TASK DESCRIPTION: Although pictures appear in the data, the answer should contain only the lines from its start through the line with "- shifted: robot in blue", written out exactly.

Spatial object tracking data:
[Start of section]

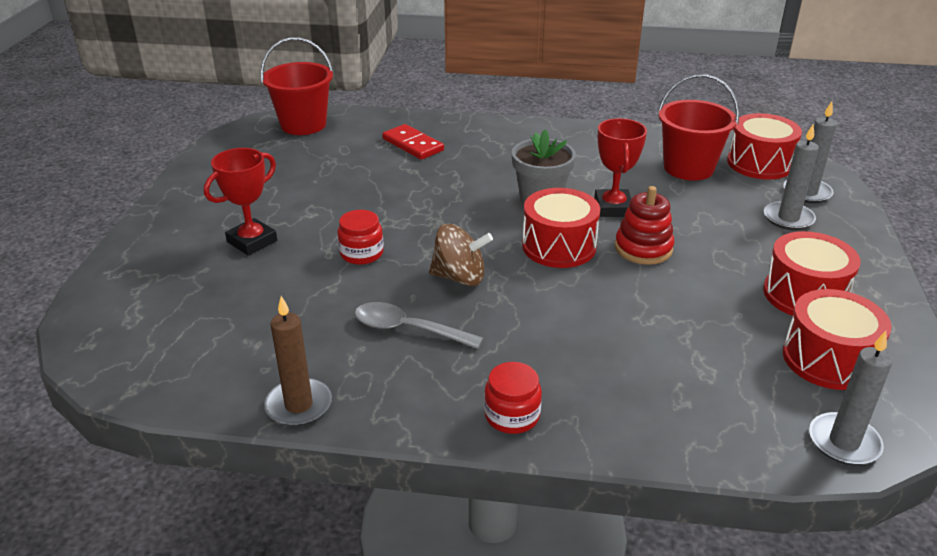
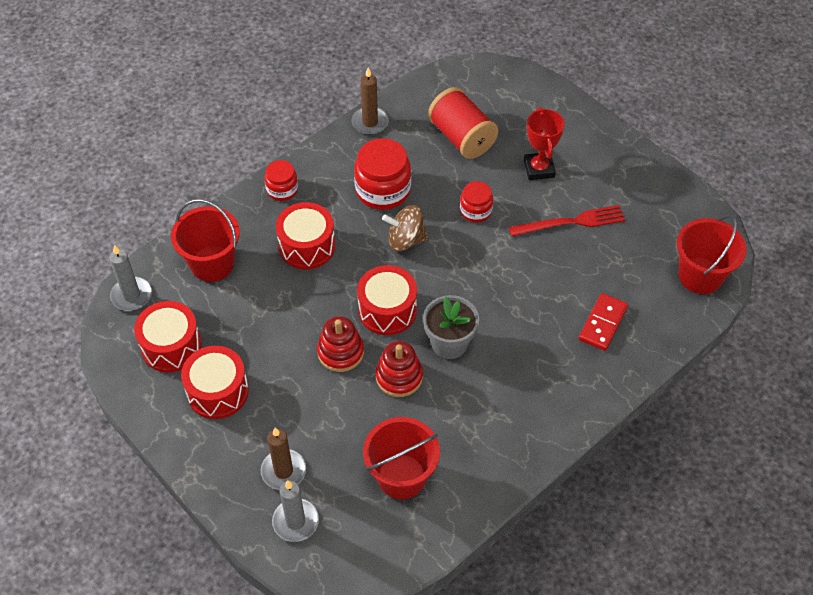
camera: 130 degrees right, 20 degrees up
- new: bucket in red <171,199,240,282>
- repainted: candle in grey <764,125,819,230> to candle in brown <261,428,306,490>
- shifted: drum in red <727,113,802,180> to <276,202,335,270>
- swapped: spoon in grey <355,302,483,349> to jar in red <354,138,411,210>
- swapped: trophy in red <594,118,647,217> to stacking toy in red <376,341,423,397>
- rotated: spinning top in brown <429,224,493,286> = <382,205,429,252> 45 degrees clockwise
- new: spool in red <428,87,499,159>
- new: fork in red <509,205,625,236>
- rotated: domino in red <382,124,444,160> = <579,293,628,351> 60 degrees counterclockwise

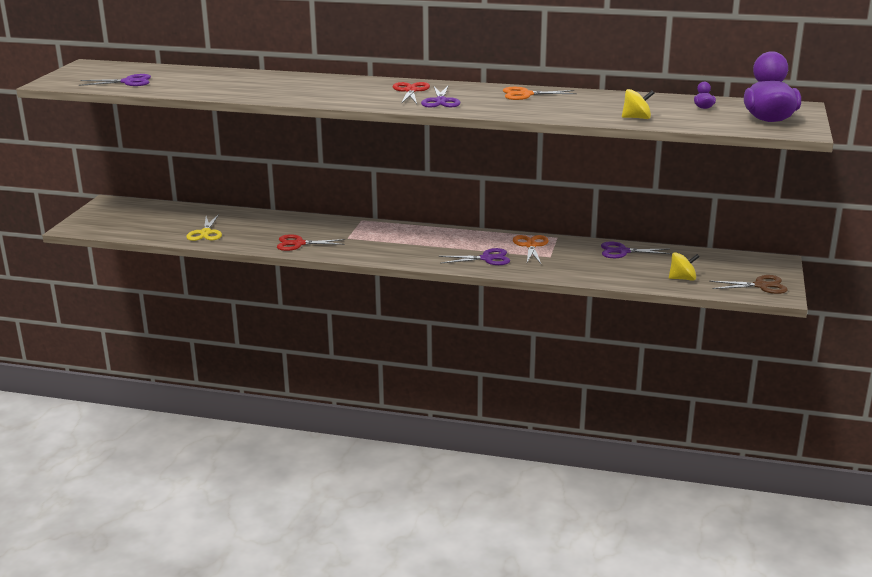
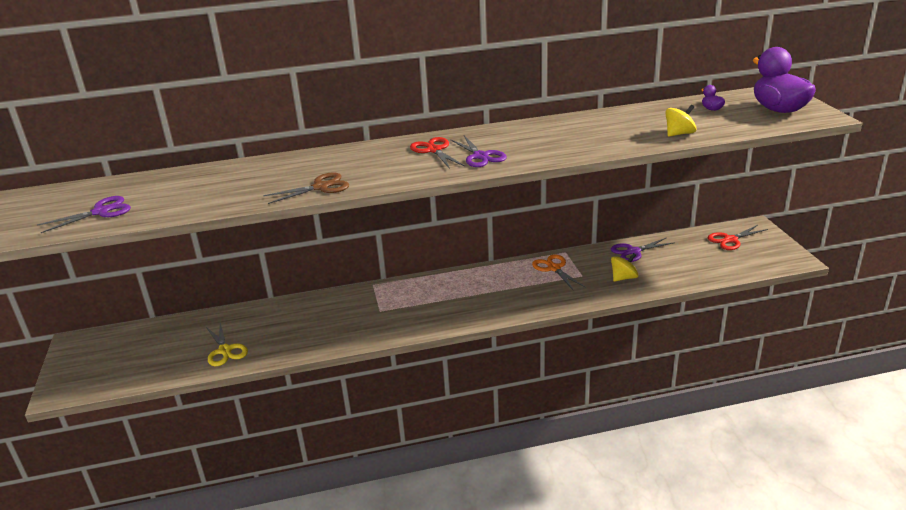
camera: 25 degrees left, 5 degrees up
- shifted: scissors in brown <709,275,788,294> to <263,172,349,204>
- shifted: spinning top in yellow <669,252,700,281> to <611,253,638,282>
- shifted: scissors in red <277,234,346,251> to <708,225,768,250>
- gone: scissors in purple <439,248,510,265>
- gone: scissors in orange <503,87,577,100>

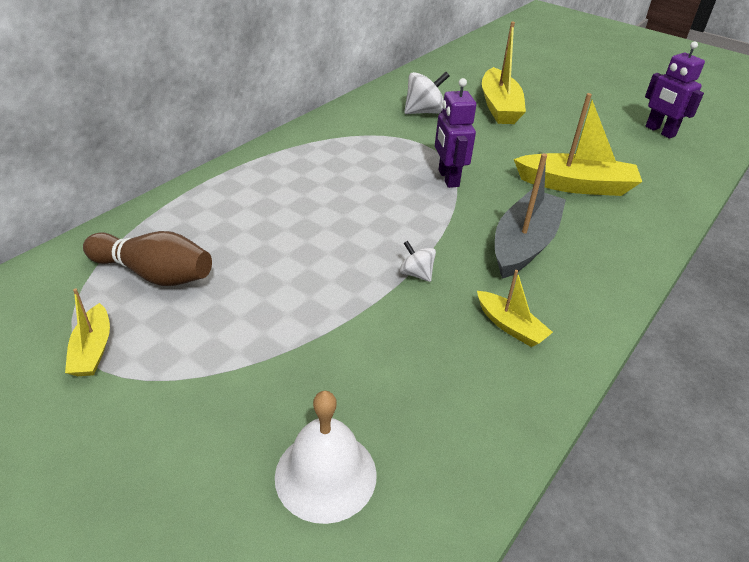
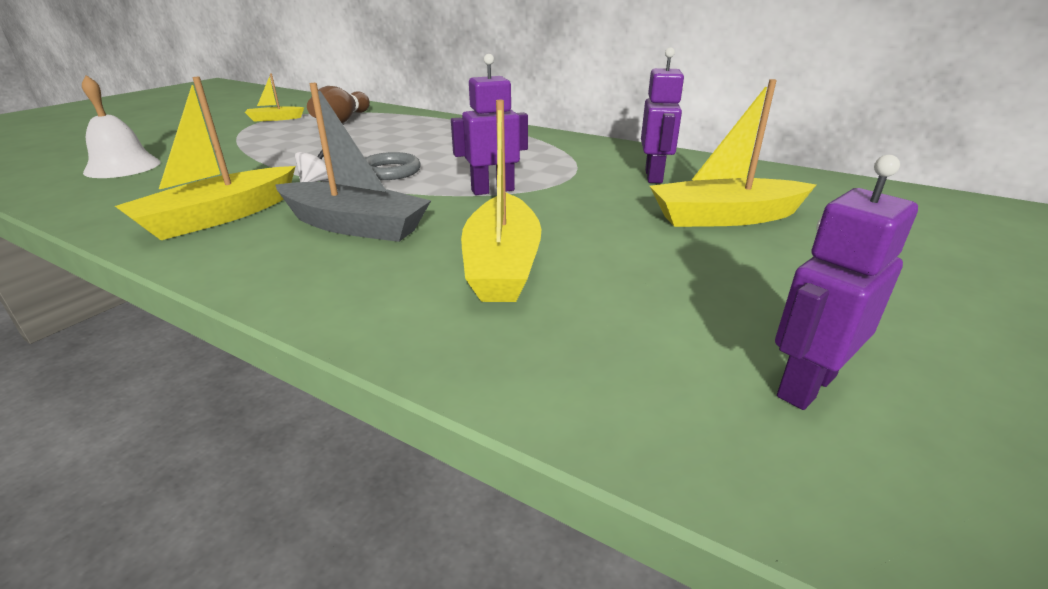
camera: 85 degrees right, 10 degrees down
- scaled: boat in yellow <477,270,553,347> = <115,77,296,240> x1.87
- new: ring in grey <365,152,421,180>
- swapped: spinning top in white <404,72,450,114> to robot in purple <641,47,684,183>

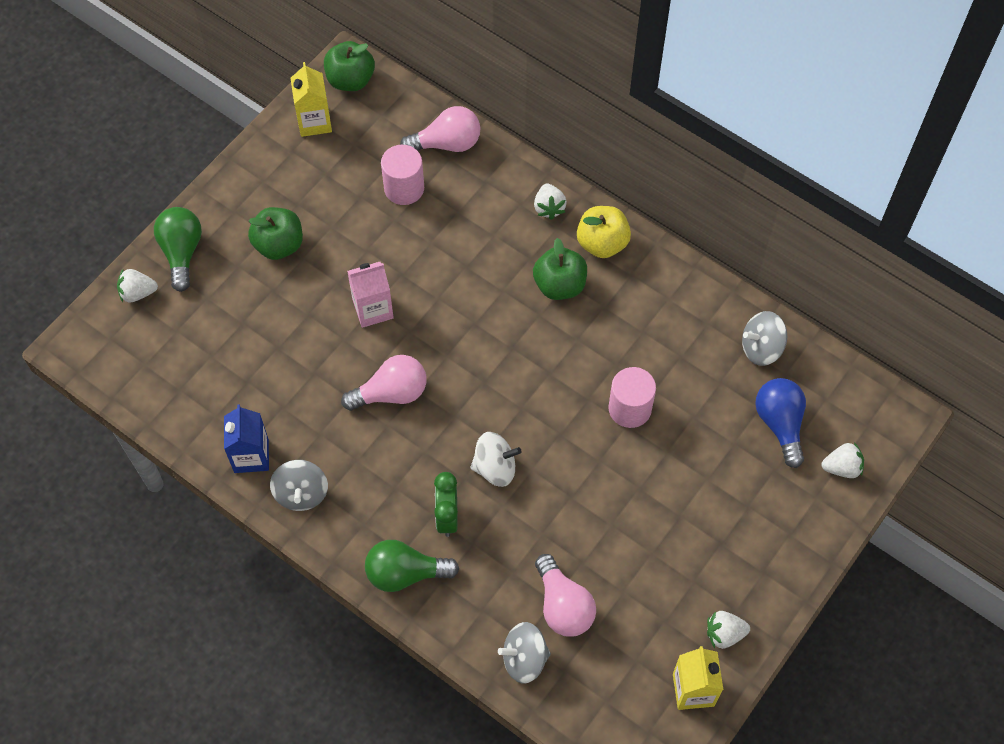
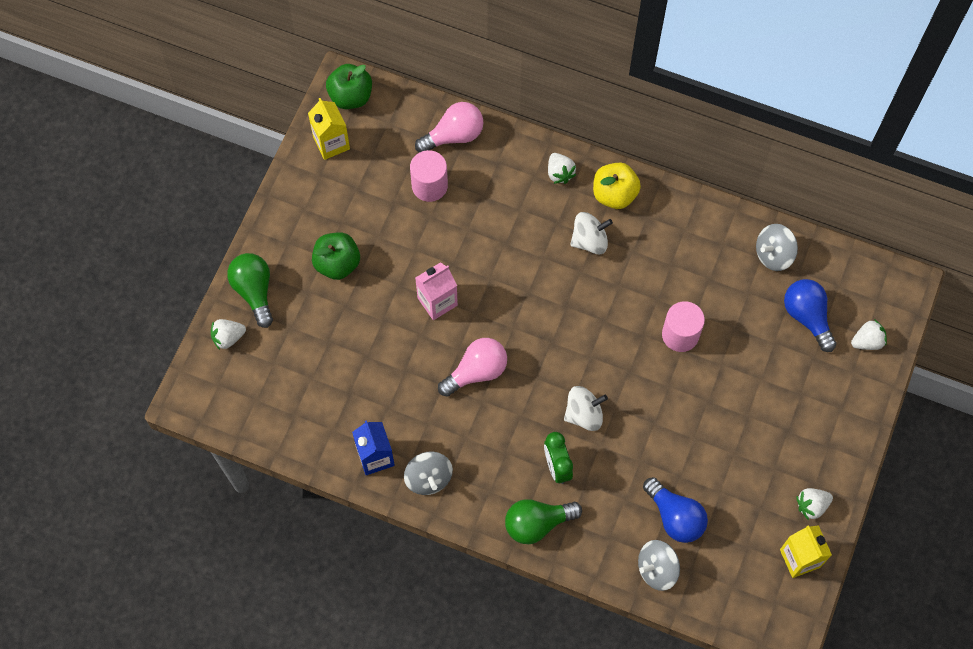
camera: 15 degrees left, 5 degrees up
- swapped: apple in green <533,238,587,300> to spinning top in white <570,212,613,254>
- repainted: light bulb in pink <535,554,596,637> to light bulb in blue <643,477,708,543>

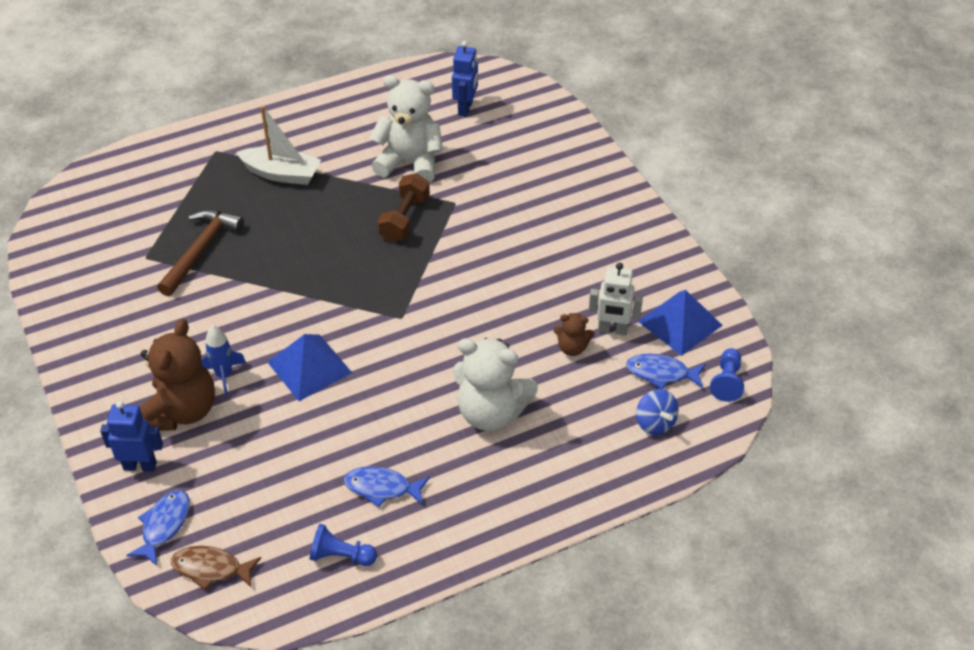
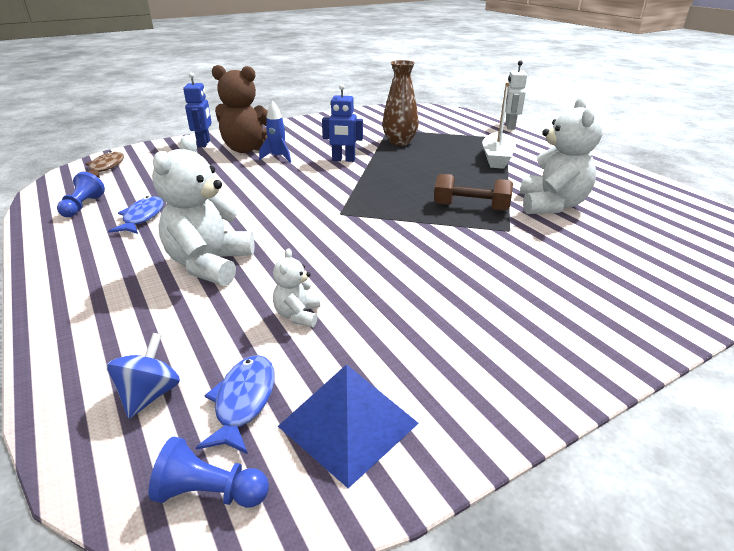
camera: 85 degrees right, 15 degrees down
- rotated: spinning top in blue <636,389,679,435> = <107,333,180,419> 135 degrees clockwise
- repainted: teddy bear in brown <554,313,594,356> to teddy bear in white <273,248,320,327>
- shifted: robot in blue <452,41,478,117> to <322,84,363,162>
- swapped: hammer in brown <157,210,244,296> to vase in brown <383,60,419,146>
- shifted: robot in white <589,263,643,336> to <505,60,527,130>
- gone: fish in blue <126,490,190,566>
- gone: pyramid in blue <267,334,352,401>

[End of section]

RESPONSE TO THIS TASK:
camera: 130 degrees right, 20 degrees up
- new: bucket in red <171,199,240,282>
- repainted: candle in grey <764,125,819,230> to candle in brown <261,428,306,490>
- shifted: drum in red <727,113,802,180> to <276,202,335,270>
- swapped: spoon in grey <355,302,483,349> to jar in red <354,138,411,210>
- swapped: trophy in red <594,118,647,217> to stacking toy in red <376,341,423,397>
- rotated: spinning top in brown <429,224,493,286> = <382,205,429,252> 45 degrees clockwise
- new: spool in red <428,87,499,159>
- new: fork in red <509,205,625,236>
- rotated: domino in red <382,124,444,160> = <579,293,628,351> 60 degrees counterclockwise

camera: 25 degrees left, 5 degrees up
- shifted: scissors in brown <709,275,788,294> to <263,172,349,204>
- shifted: spinning top in yellow <669,252,700,281> to <611,253,638,282>
- shifted: scissors in red <277,234,346,251> to <708,225,768,250>
- gone: scissors in purple <439,248,510,265>
- gone: scissors in orange <503,87,577,100>

camera: 85 degrees right, 10 degrees down
- scaled: boat in yellow <477,270,553,347> = <115,77,296,240> x1.87
- new: ring in grey <365,152,421,180>
- swapped: spinning top in white <404,72,450,114> to robot in purple <641,47,684,183>

camera: 15 degrees left, 5 degrees up
- swapped: apple in green <533,238,587,300> to spinning top in white <570,212,613,254>
- repainted: light bulb in pink <535,554,596,637> to light bulb in blue <643,477,708,543>

camera: 85 degrees right, 15 degrees down
- rotated: spinning top in blue <636,389,679,435> = <107,333,180,419> 135 degrees clockwise
- repainted: teddy bear in brown <554,313,594,356> to teddy bear in white <273,248,320,327>
- shifted: robot in blue <452,41,478,117> to <322,84,363,162>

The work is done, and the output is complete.